■ **What you should do**
Check each line of the material for "moved" and report how many lines have it, with nothing added.

■ **Given records**
BEGIN

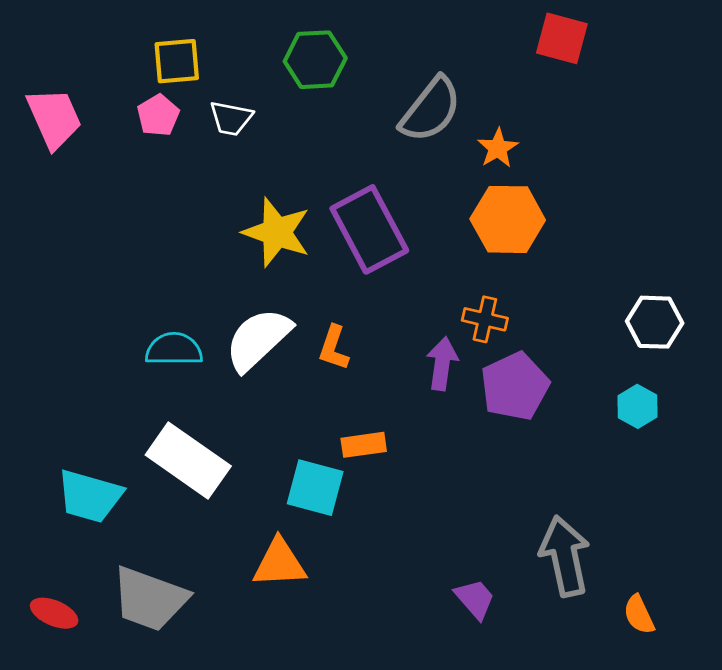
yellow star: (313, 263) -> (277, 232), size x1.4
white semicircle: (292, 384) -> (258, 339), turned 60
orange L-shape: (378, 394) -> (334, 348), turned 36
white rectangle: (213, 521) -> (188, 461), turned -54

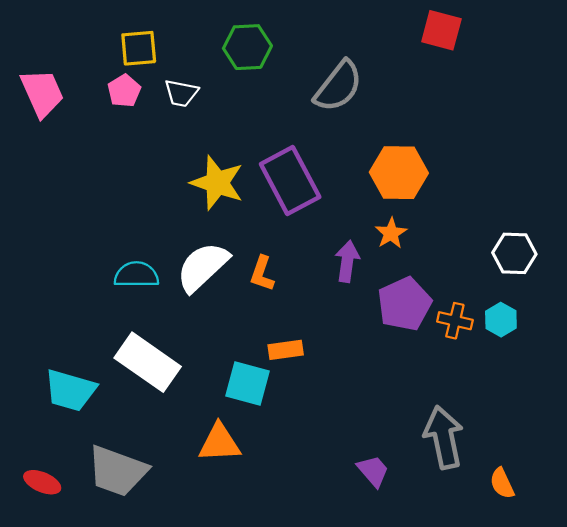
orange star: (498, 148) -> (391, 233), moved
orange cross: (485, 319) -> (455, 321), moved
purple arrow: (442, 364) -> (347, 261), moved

END

■ **Solution below**
3